Task material

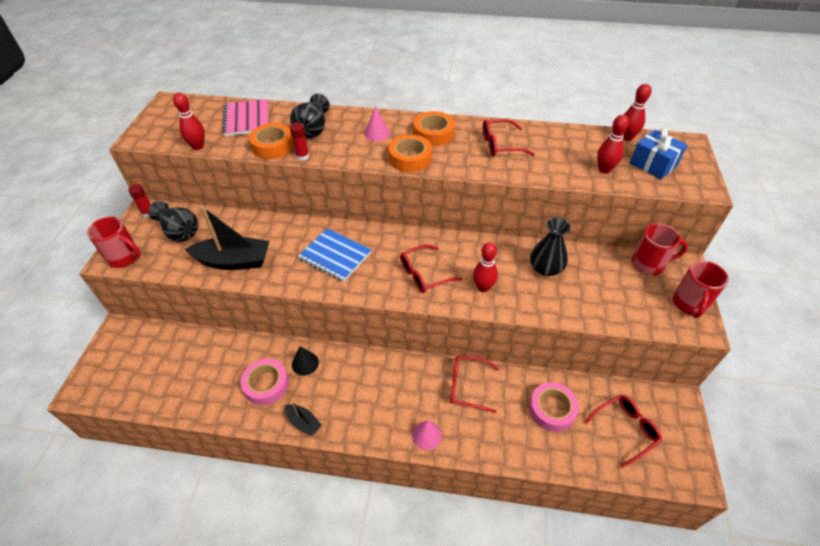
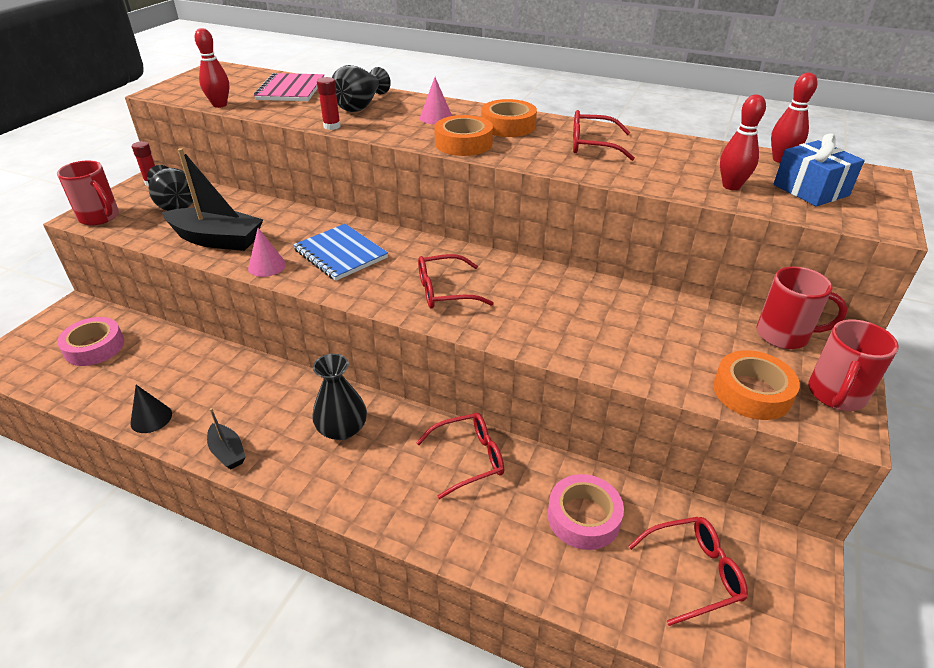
camera: 15 degrees right, 10 degrees down
(266, 384) = (206, 399): pink tape -> pink tape (94, 347)
(273, 146) = (304, 114): orange tape -> orange tape (752, 392)
(305, 363) = (266, 386): black cone -> black cone (151, 418)
(426, 435) = (383, 506): pink cone -> pink cone (267, 266)
(467, 386) = (469, 458): red glasses -> red glasses turned 135 degrees clockwise
(483, 287) = (519, 319): red bowling pin -> none
(545, 268) = (620, 313): black vase -> black vase (342, 429)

Task description
In the entries above, copy the lines from the one that contains "(273, 146) = (304, 114): orange" through the last line, exactly as they appear.

Answer to this task
(273, 146) = (304, 114): orange tape -> orange tape (752, 392)
(305, 363) = (266, 386): black cone -> black cone (151, 418)
(426, 435) = (383, 506): pink cone -> pink cone (267, 266)
(467, 386) = (469, 458): red glasses -> red glasses turned 135 degrees clockwise
(483, 287) = (519, 319): red bowling pin -> none
(545, 268) = (620, 313): black vase -> black vase (342, 429)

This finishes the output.